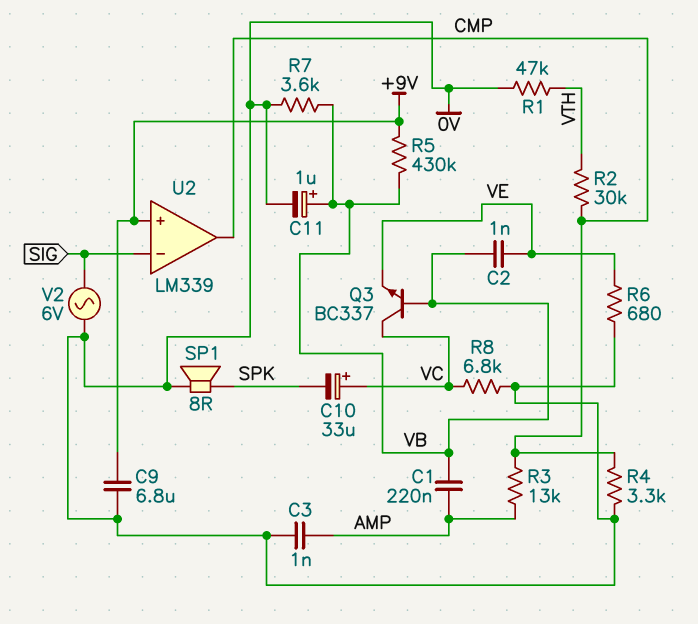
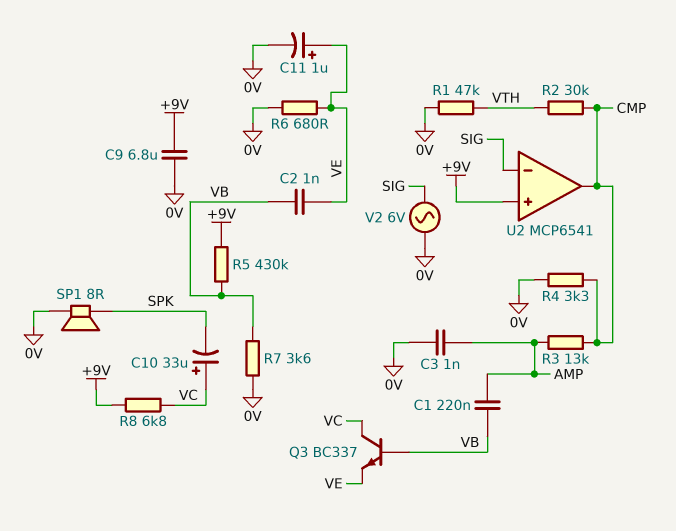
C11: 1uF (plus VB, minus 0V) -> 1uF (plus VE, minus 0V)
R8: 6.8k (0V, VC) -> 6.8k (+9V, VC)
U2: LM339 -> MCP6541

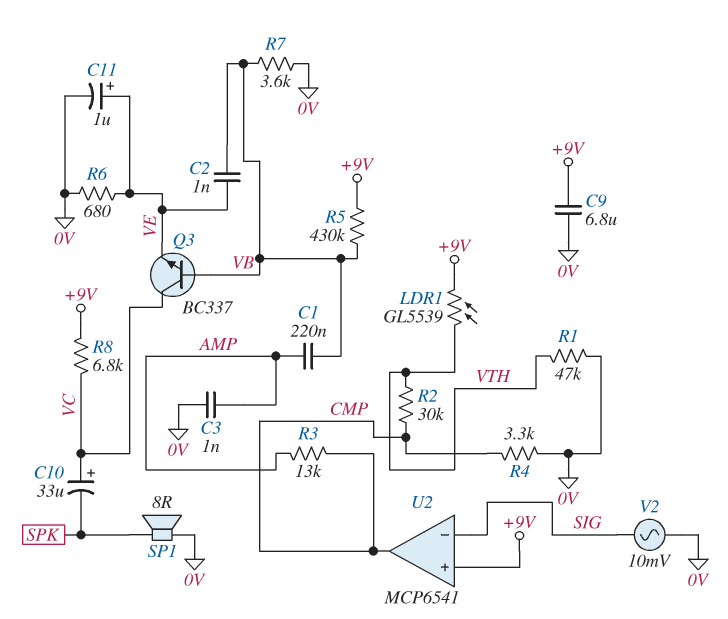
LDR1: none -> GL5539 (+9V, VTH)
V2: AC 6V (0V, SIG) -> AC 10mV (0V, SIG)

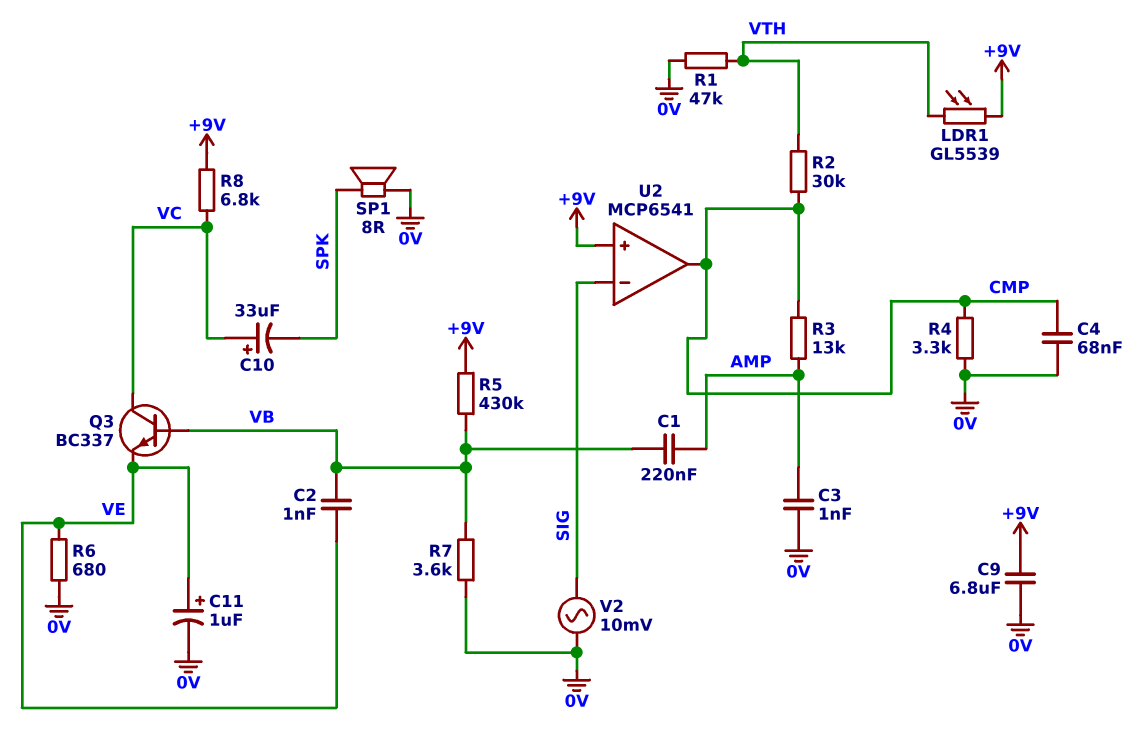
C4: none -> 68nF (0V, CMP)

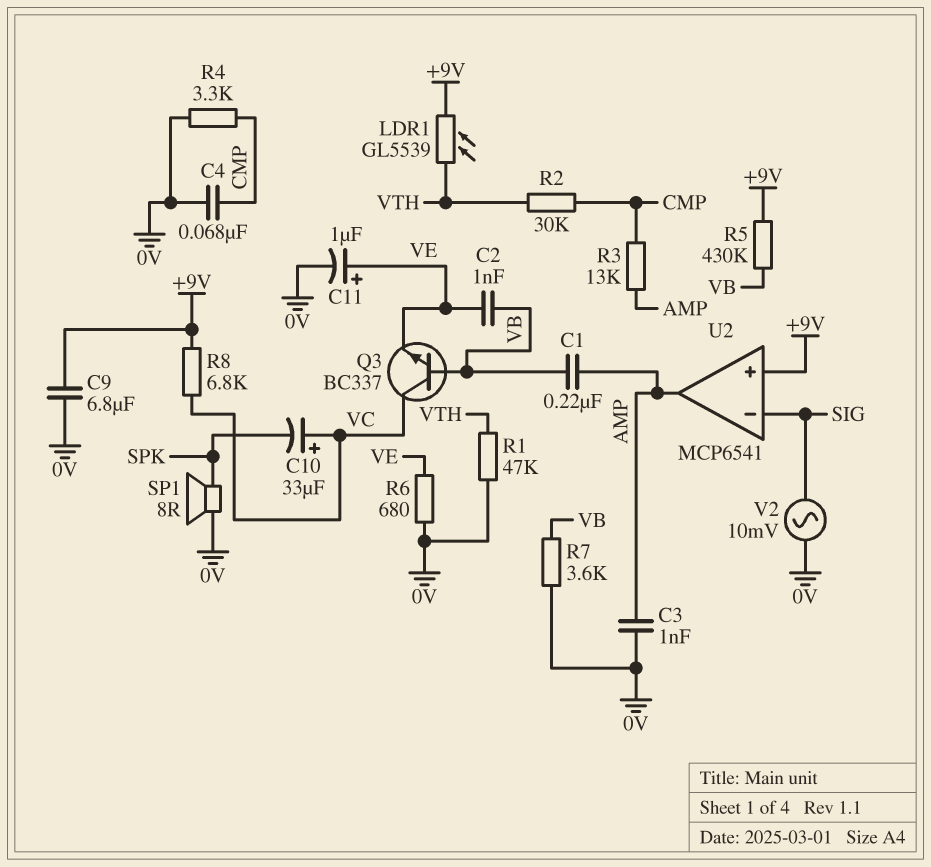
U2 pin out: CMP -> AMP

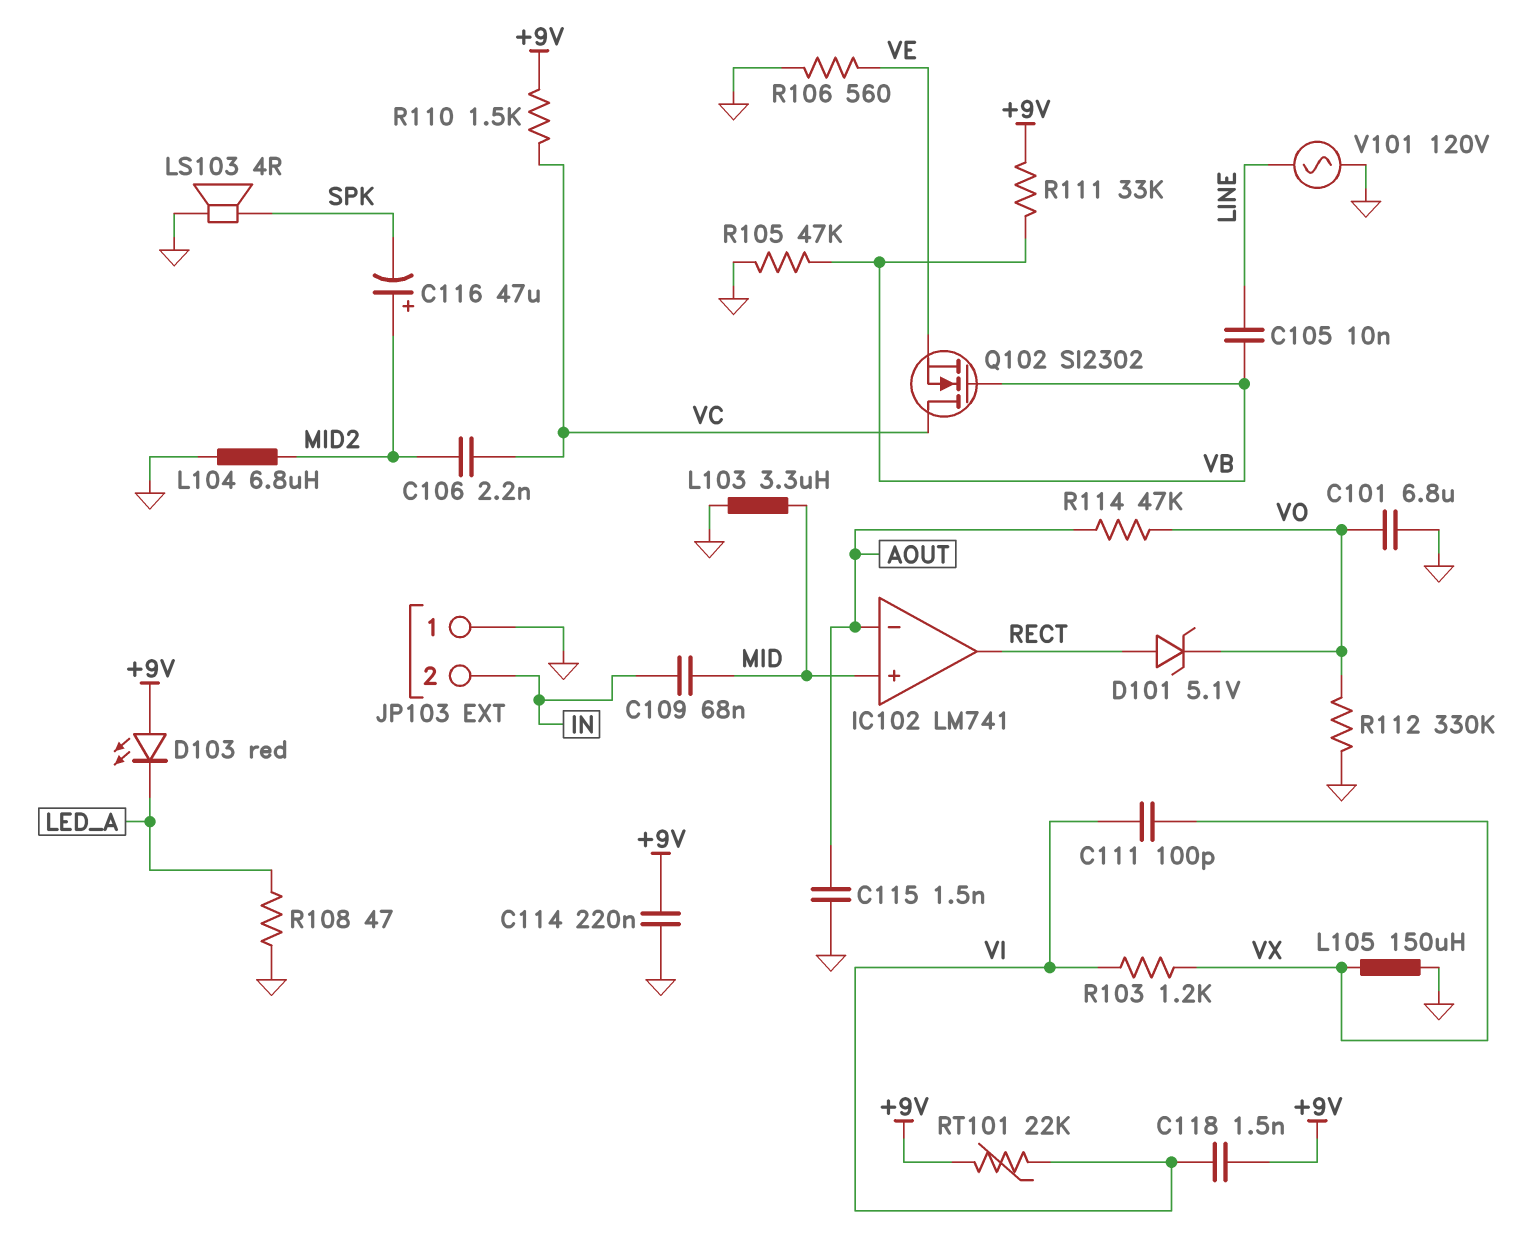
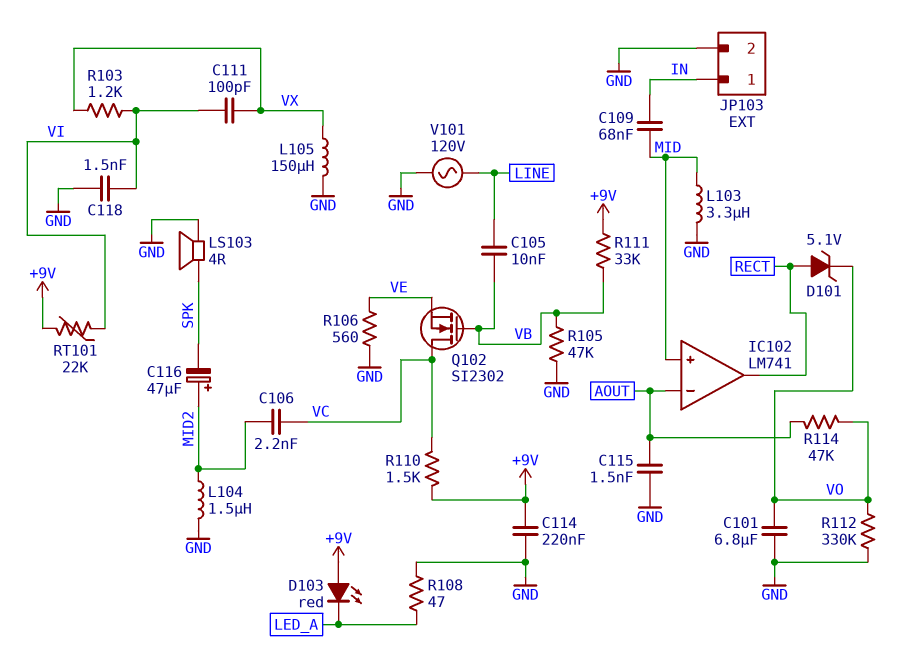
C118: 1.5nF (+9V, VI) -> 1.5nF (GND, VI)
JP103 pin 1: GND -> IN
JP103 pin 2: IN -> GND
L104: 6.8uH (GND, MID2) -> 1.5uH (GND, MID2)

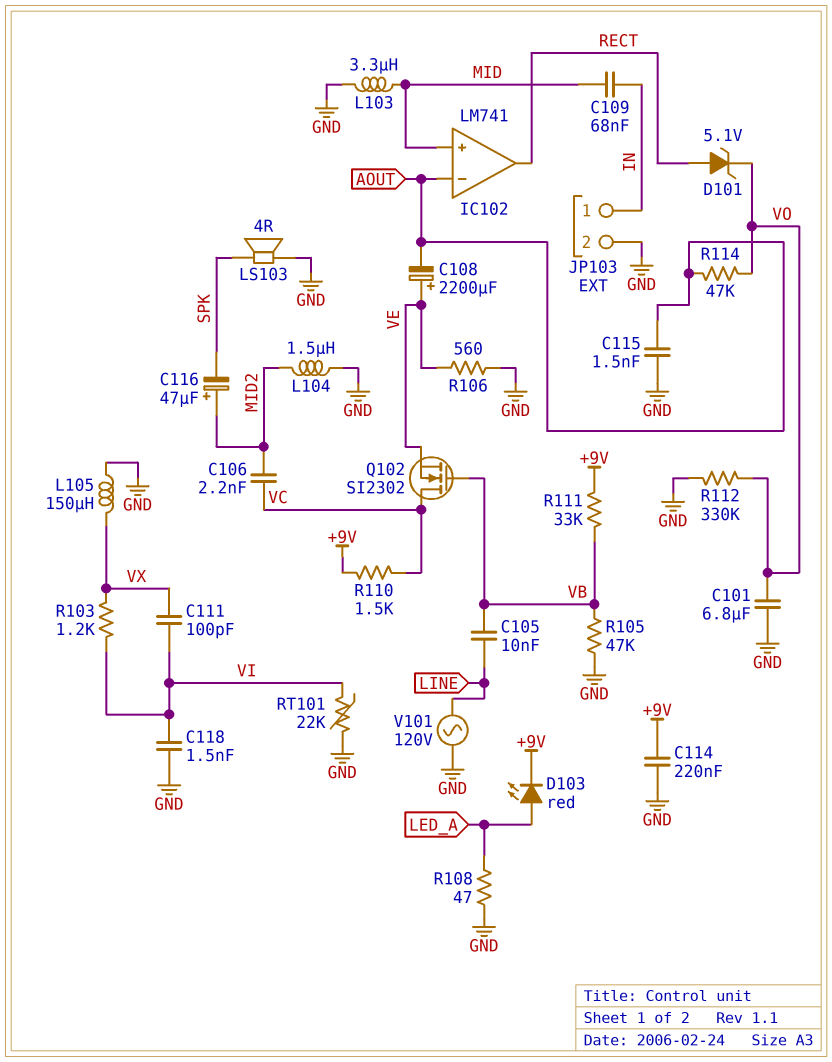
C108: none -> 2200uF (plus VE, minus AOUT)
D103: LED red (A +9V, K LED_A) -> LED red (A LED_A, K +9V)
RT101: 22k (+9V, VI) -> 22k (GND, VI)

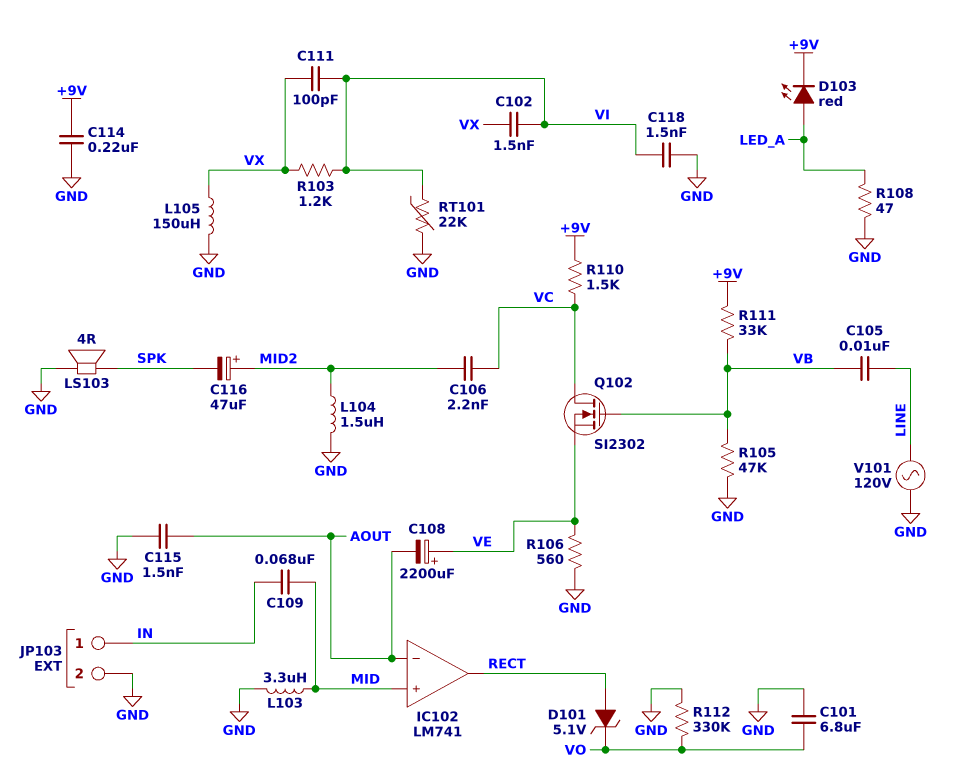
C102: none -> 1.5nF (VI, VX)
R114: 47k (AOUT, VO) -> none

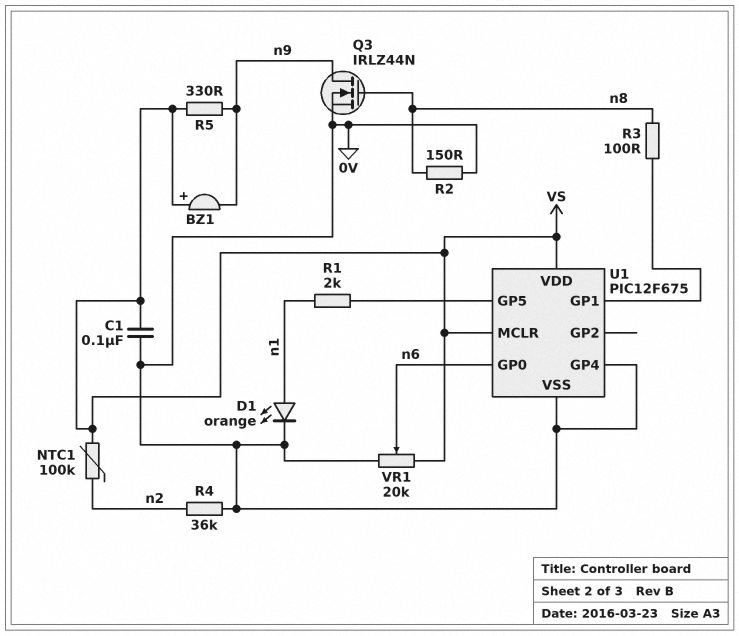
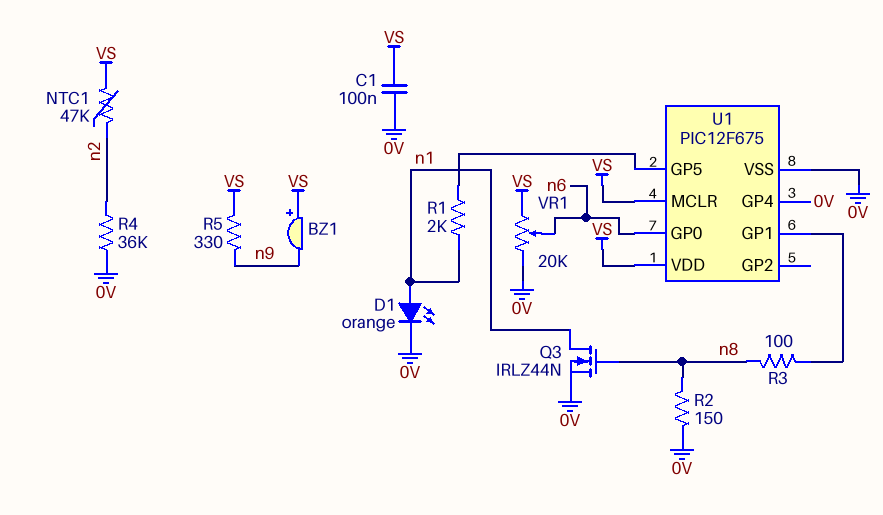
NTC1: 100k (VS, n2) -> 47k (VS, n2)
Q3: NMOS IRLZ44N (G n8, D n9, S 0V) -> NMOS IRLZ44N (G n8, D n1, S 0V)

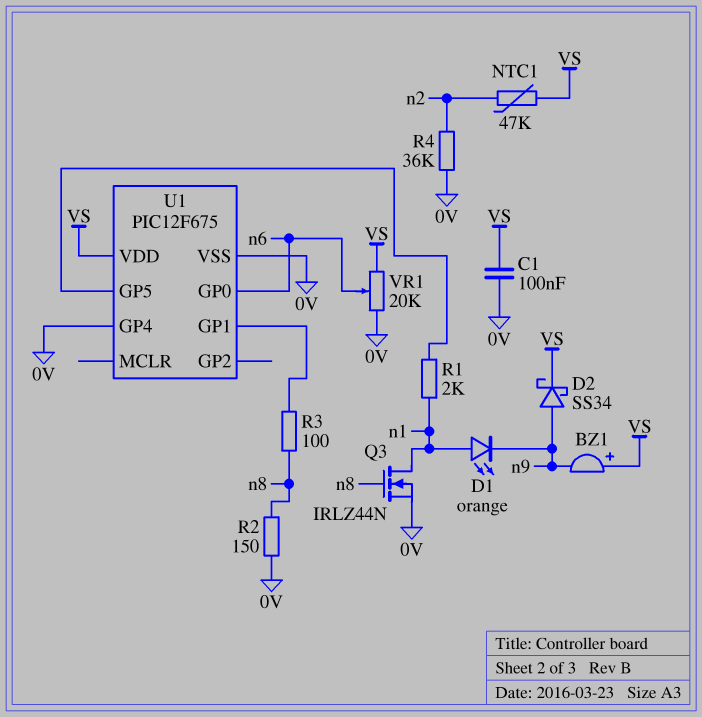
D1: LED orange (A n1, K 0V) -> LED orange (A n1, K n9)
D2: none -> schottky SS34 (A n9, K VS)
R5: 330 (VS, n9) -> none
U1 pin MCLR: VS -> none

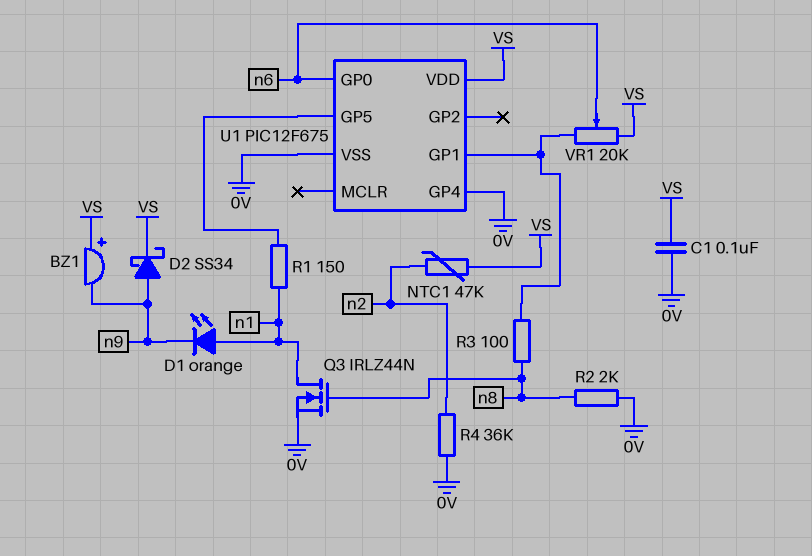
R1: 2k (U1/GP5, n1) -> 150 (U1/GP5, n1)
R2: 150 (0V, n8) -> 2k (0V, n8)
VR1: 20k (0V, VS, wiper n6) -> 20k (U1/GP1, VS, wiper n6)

▶ [Problem description]
Apart from the images, every line above needs to be printed again exactly.

▶ [Written solution]
C11: 1uF (plus VB, minus 0V) -> 1uF (plus VE, minus 0V)
R8: 6.8k (0V, VC) -> 6.8k (+9V, VC)
U2: LM339 -> MCP6541

LDR1: none -> GL5539 (+9V, VTH)
V2: AC 6V (0V, SIG) -> AC 10mV (0V, SIG)

C4: none -> 68nF (0V, CMP)

U2 pin out: CMP -> AMP

C118: 1.5nF (+9V, VI) -> 1.5nF (GND, VI)
JP103 pin 1: GND -> IN
JP103 pin 2: IN -> GND
L104: 6.8uH (GND, MID2) -> 1.5uH (GND, MID2)

C108: none -> 2200uF (plus VE, minus AOUT)
D103: LED red (A +9V, K LED_A) -> LED red (A LED_A, K +9V)
RT101: 22k (+9V, VI) -> 22k (GND, VI)

C102: none -> 1.5nF (VI, VX)
R114: 47k (AOUT, VO) -> none

NTC1: 100k (VS, n2) -> 47k (VS, n2)
Q3: NMOS IRLZ44N (G n8, D n9, S 0V) -> NMOS IRLZ44N (G n8, D n1, S 0V)

D1: LED orange (A n1, K 0V) -> LED orange (A n1, K n9)
D2: none -> schottky SS34 (A n9, K VS)
R5: 330 (VS, n9) -> none
U1 pin MCLR: VS -> none

R1: 2k (U1/GP5, n1) -> 150 (U1/GP5, n1)
R2: 150 (0V, n8) -> 2k (0V, n8)
VR1: 20k (0V, VS, wiper n6) -> 20k (U1/GP1, VS, wiper n6)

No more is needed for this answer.